Start of RAW DATA

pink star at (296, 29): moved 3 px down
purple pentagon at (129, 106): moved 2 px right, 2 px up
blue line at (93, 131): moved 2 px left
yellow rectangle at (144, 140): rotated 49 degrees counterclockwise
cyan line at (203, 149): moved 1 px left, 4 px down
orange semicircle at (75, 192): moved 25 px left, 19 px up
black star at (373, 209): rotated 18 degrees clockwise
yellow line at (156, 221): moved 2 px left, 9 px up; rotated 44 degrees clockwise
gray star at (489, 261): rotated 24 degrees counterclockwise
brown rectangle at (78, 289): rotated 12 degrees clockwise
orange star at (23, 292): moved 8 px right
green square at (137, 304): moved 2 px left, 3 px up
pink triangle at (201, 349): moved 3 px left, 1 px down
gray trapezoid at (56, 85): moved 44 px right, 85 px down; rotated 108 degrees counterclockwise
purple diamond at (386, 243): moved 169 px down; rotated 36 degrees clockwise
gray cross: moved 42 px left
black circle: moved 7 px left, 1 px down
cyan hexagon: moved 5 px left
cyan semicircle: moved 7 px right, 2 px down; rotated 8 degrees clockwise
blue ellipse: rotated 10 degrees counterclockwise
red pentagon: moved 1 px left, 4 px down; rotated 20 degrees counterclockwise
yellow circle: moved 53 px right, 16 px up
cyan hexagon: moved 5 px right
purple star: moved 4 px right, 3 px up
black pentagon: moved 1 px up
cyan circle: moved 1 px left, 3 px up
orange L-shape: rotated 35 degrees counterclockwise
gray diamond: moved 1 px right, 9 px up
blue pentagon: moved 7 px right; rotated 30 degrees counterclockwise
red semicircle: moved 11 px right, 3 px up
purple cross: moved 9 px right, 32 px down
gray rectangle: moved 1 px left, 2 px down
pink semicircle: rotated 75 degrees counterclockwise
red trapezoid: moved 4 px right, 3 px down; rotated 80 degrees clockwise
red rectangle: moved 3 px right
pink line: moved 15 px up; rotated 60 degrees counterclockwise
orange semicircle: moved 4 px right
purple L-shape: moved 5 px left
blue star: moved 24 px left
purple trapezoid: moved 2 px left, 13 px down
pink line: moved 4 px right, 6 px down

End of RAW DATA

§ EXERCISE:
Exactly as they stand, restate all the lines of the listing.

§ ANSWER FOR THE TASK:
pink star at (296, 29): moved 3 px down
purple pentagon at (129, 106): moved 2 px right, 2 px up
blue line at (93, 131): moved 2 px left
yellow rectangle at (144, 140): rotated 49 degrees counterclockwise
cyan line at (203, 149): moved 1 px left, 4 px down
orange semicircle at (75, 192): moved 25 px left, 19 px up
black star at (373, 209): rotated 18 degrees clockwise
yellow line at (156, 221): moved 2 px left, 9 px up; rotated 44 degrees clockwise
gray star at (489, 261): rotated 24 degrees counterclockwise
brown rectangle at (78, 289): rotated 12 degrees clockwise
orange star at (23, 292): moved 8 px right
green square at (137, 304): moved 2 px left, 3 px up
pink triangle at (201, 349): moved 3 px left, 1 px down
gray trapezoid at (56, 85): moved 44 px right, 85 px down; rotated 108 degrees counterclockwise
purple diamond at (386, 243): moved 169 px down; rotated 36 degrees clockwise
gray cross: moved 42 px left
black circle: moved 7 px left, 1 px down
cyan hexagon: moved 5 px left
cyan semicircle: moved 7 px right, 2 px down; rotated 8 degrees clockwise
blue ellipse: rotated 10 degrees counterclockwise
red pentagon: moved 1 px left, 4 px down; rotated 20 degrees counterclockwise
yellow circle: moved 53 px right, 16 px up
cyan hexagon: moved 5 px right
purple star: moved 4 px right, 3 px up
black pentagon: moved 1 px up
cyan circle: moved 1 px left, 3 px up
orange L-shape: rotated 35 degrees counterclockwise
gray diamond: moved 1 px right, 9 px up
blue pentagon: moved 7 px right; rotated 30 degrees counterclockwise
red semicircle: moved 11 px right, 3 px up
purple cross: moved 9 px right, 32 px down
gray rectangle: moved 1 px left, 2 px down
pink semicircle: rotated 75 degrees counterclockwise
red trapezoid: moved 4 px right, 3 px down; rotated 80 degrees clockwise
red rectangle: moved 3 px right
pink line: moved 15 px up; rotated 60 degrees counterclockwise
orange semicircle: moved 4 px right
purple L-shape: moved 5 px left
blue star: moved 24 px left
purple trapezoid: moved 2 px left, 13 px down
pink line: moved 4 px right, 6 px down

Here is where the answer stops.